**YOUR ASSIGNMENT:** Count the lines in the records beneath this task that contain the string "rectangle", then give the count by itself.

**INPUT DATA:**

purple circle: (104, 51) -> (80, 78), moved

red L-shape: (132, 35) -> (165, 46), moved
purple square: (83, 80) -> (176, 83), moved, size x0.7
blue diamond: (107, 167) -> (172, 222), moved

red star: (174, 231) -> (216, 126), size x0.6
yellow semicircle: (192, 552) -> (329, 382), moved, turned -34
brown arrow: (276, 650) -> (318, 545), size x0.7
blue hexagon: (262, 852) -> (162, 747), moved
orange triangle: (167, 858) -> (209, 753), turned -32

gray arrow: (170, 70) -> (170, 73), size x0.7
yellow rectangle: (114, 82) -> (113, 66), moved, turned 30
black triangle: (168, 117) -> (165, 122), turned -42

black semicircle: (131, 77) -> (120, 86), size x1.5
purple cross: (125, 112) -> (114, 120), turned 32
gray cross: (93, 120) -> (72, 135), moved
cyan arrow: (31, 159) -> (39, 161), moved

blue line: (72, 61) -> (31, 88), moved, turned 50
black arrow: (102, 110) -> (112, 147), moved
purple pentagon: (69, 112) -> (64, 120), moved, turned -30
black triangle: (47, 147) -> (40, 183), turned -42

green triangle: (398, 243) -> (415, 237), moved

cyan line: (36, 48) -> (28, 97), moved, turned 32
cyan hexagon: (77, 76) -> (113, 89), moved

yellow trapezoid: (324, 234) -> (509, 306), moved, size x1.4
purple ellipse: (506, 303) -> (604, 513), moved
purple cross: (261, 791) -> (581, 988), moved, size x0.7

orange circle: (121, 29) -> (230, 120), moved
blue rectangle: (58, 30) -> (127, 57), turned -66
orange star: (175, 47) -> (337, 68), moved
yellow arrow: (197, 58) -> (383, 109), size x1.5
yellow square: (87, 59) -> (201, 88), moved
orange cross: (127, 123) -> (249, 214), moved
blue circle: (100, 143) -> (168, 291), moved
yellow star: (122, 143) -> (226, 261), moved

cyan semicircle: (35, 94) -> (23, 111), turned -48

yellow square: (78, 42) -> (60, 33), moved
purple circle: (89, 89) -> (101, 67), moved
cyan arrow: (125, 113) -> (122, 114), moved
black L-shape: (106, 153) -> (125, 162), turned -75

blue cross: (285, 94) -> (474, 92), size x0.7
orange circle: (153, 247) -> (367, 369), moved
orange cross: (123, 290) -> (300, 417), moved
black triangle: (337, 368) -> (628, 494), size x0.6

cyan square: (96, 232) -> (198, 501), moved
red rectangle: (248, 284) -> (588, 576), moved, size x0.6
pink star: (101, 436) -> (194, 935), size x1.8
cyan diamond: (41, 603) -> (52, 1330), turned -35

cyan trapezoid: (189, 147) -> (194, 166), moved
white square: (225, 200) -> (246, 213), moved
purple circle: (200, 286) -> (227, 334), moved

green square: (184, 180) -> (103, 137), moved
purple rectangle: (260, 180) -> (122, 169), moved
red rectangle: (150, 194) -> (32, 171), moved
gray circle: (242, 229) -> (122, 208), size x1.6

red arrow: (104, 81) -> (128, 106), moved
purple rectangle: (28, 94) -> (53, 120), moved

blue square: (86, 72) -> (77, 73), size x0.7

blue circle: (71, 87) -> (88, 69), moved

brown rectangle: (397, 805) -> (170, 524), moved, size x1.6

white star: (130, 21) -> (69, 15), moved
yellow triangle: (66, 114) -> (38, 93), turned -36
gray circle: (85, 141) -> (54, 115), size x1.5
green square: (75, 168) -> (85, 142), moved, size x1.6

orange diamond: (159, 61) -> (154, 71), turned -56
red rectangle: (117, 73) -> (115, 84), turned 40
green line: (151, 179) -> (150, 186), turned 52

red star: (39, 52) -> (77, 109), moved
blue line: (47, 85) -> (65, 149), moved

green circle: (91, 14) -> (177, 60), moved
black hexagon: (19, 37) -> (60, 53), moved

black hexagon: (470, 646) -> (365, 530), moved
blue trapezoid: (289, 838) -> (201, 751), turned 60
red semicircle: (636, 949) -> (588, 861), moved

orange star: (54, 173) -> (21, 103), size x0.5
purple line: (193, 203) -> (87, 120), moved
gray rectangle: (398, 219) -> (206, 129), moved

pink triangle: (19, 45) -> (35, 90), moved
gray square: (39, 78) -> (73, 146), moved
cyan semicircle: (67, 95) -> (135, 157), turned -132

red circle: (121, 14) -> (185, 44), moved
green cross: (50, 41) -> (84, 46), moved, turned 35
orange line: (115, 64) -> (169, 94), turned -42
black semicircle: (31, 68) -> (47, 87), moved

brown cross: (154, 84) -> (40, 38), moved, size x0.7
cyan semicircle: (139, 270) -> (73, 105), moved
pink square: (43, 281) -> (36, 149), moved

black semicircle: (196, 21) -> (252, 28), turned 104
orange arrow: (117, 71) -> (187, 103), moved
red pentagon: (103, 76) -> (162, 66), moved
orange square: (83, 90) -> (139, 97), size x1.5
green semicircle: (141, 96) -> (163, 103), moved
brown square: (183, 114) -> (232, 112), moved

**RESULT OF THIS EXERCISE:** 9